» EXERCISE
Copy out each line of the material in which the word "semicircle" can be found.

» INPUT FOR THIS TASK
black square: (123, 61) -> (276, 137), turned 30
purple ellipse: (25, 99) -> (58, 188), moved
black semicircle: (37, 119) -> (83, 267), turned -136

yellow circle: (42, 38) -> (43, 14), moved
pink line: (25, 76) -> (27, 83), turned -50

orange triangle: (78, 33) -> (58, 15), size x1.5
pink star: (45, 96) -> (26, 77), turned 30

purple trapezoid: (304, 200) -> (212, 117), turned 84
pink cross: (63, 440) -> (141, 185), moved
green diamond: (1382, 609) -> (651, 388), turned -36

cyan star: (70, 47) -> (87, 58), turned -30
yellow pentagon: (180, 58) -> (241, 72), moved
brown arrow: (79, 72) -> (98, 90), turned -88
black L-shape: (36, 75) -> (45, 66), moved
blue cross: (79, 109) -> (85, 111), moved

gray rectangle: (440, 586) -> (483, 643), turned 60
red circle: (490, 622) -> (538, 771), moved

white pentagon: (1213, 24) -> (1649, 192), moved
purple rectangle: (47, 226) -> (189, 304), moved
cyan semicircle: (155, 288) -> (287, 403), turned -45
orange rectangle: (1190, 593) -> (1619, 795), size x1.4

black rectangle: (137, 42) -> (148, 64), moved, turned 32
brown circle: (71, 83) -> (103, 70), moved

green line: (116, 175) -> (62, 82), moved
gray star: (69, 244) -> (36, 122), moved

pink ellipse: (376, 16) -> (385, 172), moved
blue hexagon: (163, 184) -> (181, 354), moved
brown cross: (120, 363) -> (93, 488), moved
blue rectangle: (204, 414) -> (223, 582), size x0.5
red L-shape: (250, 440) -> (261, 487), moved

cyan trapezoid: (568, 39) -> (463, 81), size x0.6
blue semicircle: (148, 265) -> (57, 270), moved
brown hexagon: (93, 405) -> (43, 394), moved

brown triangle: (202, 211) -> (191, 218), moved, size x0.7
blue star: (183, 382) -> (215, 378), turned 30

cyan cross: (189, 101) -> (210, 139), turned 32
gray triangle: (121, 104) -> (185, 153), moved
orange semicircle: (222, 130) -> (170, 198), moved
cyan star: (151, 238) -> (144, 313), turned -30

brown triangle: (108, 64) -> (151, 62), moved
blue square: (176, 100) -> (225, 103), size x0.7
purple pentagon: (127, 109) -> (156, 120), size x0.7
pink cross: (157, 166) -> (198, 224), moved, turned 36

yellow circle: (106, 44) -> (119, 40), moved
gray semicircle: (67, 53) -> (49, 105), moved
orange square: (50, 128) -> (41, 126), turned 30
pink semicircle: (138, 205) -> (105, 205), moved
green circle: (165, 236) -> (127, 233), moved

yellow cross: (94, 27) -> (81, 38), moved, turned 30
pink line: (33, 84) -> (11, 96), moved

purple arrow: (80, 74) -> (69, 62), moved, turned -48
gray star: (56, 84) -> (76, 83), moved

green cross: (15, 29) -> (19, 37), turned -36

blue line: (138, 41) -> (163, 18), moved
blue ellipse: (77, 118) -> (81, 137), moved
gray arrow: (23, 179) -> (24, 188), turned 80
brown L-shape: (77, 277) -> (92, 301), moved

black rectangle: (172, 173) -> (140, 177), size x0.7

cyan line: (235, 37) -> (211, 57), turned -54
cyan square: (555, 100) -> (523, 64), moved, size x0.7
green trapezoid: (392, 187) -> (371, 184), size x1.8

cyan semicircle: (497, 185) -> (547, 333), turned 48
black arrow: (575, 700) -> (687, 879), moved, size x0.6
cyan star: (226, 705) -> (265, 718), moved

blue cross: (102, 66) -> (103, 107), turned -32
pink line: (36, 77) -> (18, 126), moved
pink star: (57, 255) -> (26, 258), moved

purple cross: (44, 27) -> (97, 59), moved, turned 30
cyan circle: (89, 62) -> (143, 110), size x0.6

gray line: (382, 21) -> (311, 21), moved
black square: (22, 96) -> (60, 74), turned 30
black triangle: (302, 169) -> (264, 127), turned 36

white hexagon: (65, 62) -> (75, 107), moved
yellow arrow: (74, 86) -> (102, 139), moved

» SOLUTION TO THE EXERCISE
black semicircle: (37, 119) -> (83, 267), turned -136
cyan semicircle: (155, 288) -> (287, 403), turned -45
blue semicircle: (148, 265) -> (57, 270), moved
orange semicircle: (222, 130) -> (170, 198), moved
gray semicircle: (67, 53) -> (49, 105), moved
pink semicircle: (138, 205) -> (105, 205), moved
cyan semicircle: (497, 185) -> (547, 333), turned 48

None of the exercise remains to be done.